- TASK TO CARRY OUT -
Rewrite the part that opens with the line containing "Incorrect, brown leafless" and closes with the line containing "This screenshot has", swapping every "screenshot" for "screen capture" and leaving all else unchanged.

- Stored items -
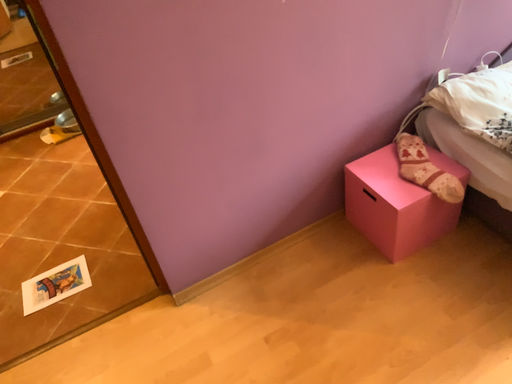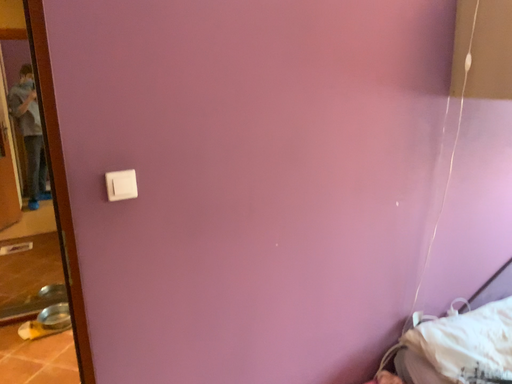
Question: How did the camera likely rotate when shooting the video?

Choices:
 (A) rotated upward
 (B) rotated downward

Answer: (A)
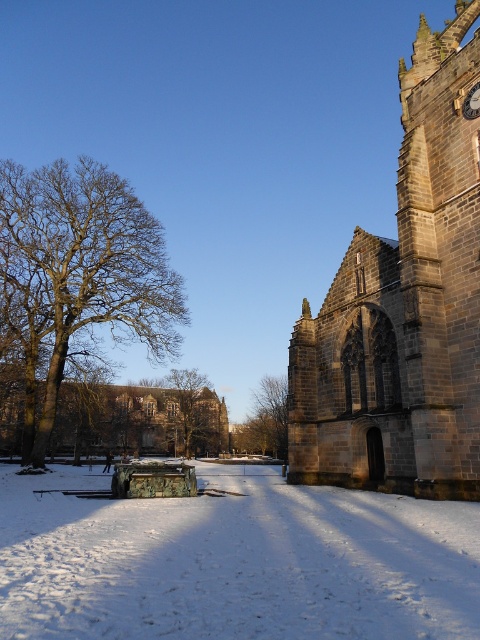
Does brown leafless tree at left have a smaller size compared to green leafy tree at center?

Incorrect, brown leafless tree at left is not smaller in size than green leafy tree at center.

Locate an element on the screen. The image size is (480, 640). brown leafless tree at left is located at coordinates (91, 262).

What do you see at coordinates (91, 262) in the screenshot? Image resolution: width=480 pixels, height=640 pixels. I see `brown leafless tree at left` at bounding box center [91, 262].

This screenshot has width=480, height=640. Identify the location of brown leafless tree at left. (91, 262).

In the scene shown: Between brown leafless tree at center and gold metallic clock at upper right, which one appears on the left side from the viewer's perspective?

Positioned to the left is brown leafless tree at center.

Can you confirm if brown leafless tree at center is shorter than gold metallic clock at upper right?

No, brown leafless tree at center is not shorter than gold metallic clock at upper right.

Find the location of a particular element. brown leafless tree at center is located at coordinates (187, 396).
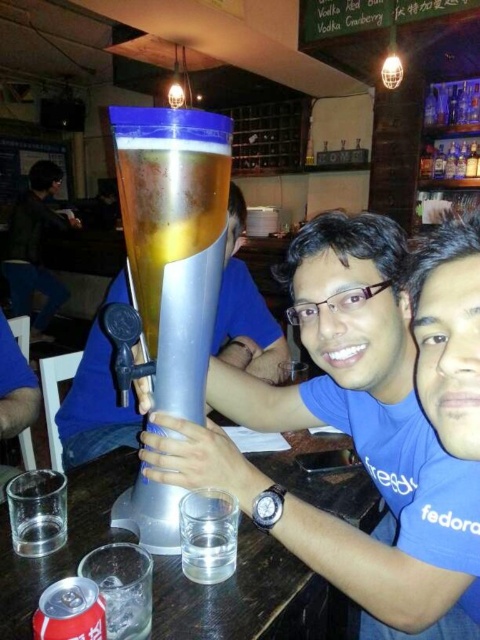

- SOLUTION TO THE EXERCISE -
Incorrect, brown leafless tree at left is not smaller in size than green leafy tree at center.

Locate an element on the screen. The image size is (480, 640). brown leafless tree at left is located at coordinates (91, 262).

What do you see at coordinates (91, 262) in the screen capture? Image resolution: width=480 pixels, height=640 pixels. I see `brown leafless tree at left` at bounding box center [91, 262].

This screen capture has width=480, height=640. Identify the location of brown leafless tree at left. (91, 262).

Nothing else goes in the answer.